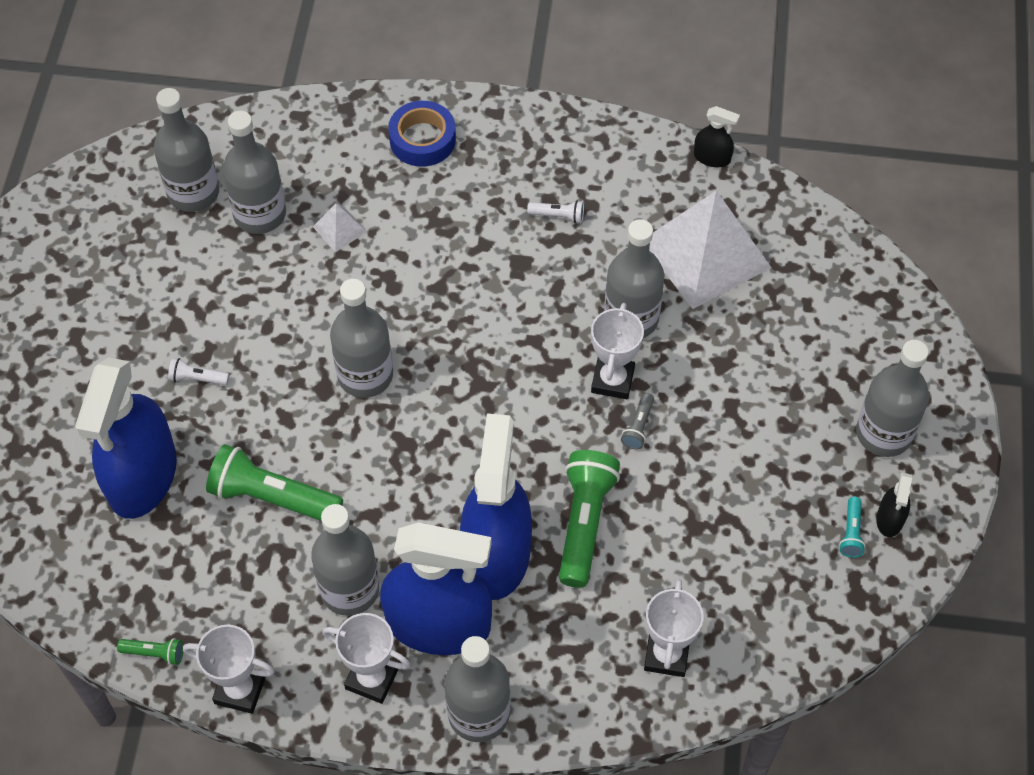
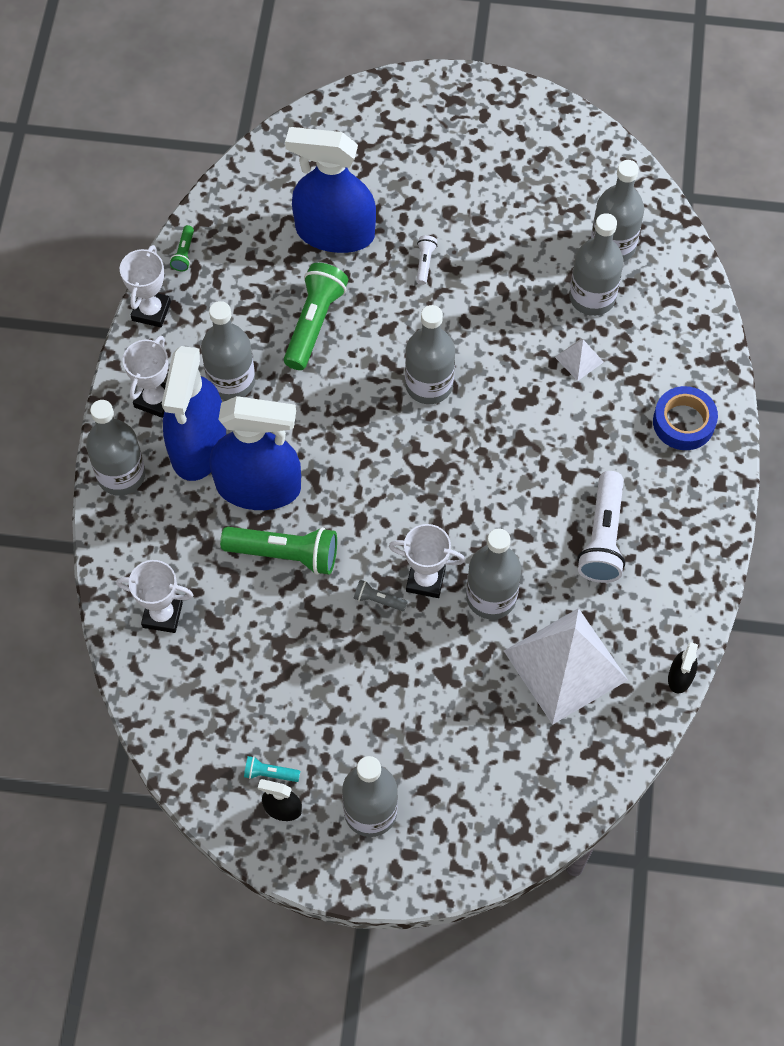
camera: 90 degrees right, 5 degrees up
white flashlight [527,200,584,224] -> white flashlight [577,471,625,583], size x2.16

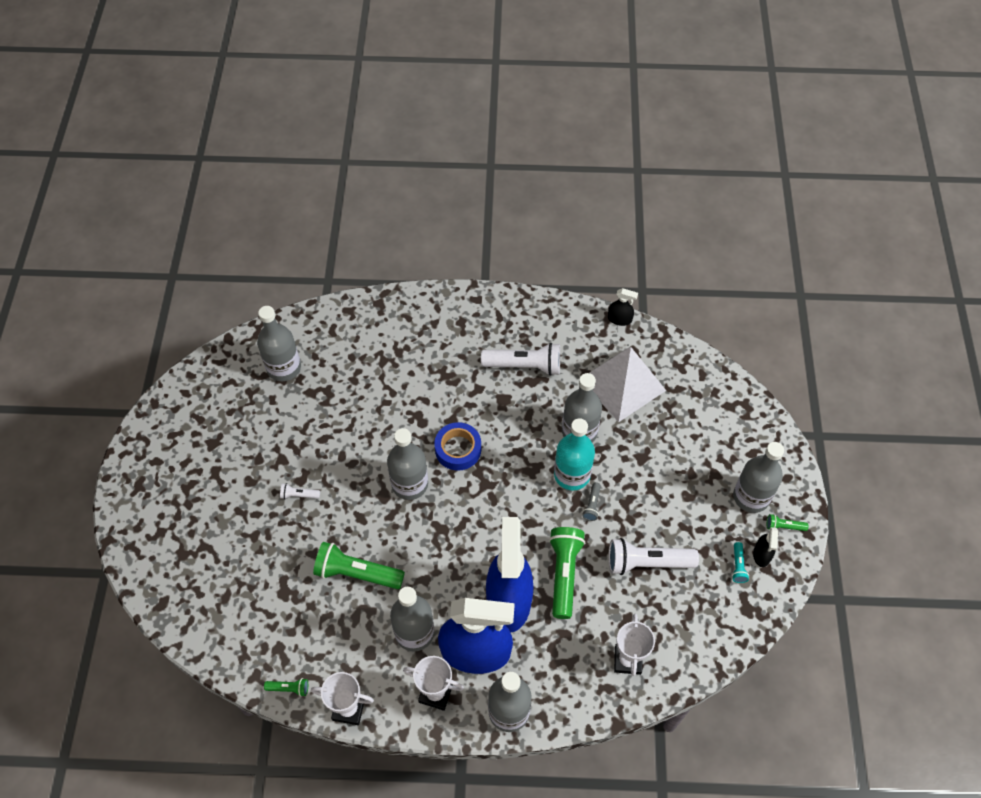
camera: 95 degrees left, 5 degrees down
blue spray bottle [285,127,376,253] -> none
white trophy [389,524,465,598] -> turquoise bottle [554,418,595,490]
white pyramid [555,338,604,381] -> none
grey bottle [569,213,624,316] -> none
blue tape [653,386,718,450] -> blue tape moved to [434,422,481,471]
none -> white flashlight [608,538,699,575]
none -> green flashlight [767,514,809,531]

(Requirement) Set down the records above word for word, from the first line through the line containing "blue spray bottle [285,127,376,253] -> none", both included; leave out the pictures.

(Answer area)
camera: 90 degrees right, 5 degrees up
white flashlight [527,200,584,224] -> white flashlight [577,471,625,583], size x2.16

camera: 95 degrees left, 5 degrees down
blue spray bottle [285,127,376,253] -> none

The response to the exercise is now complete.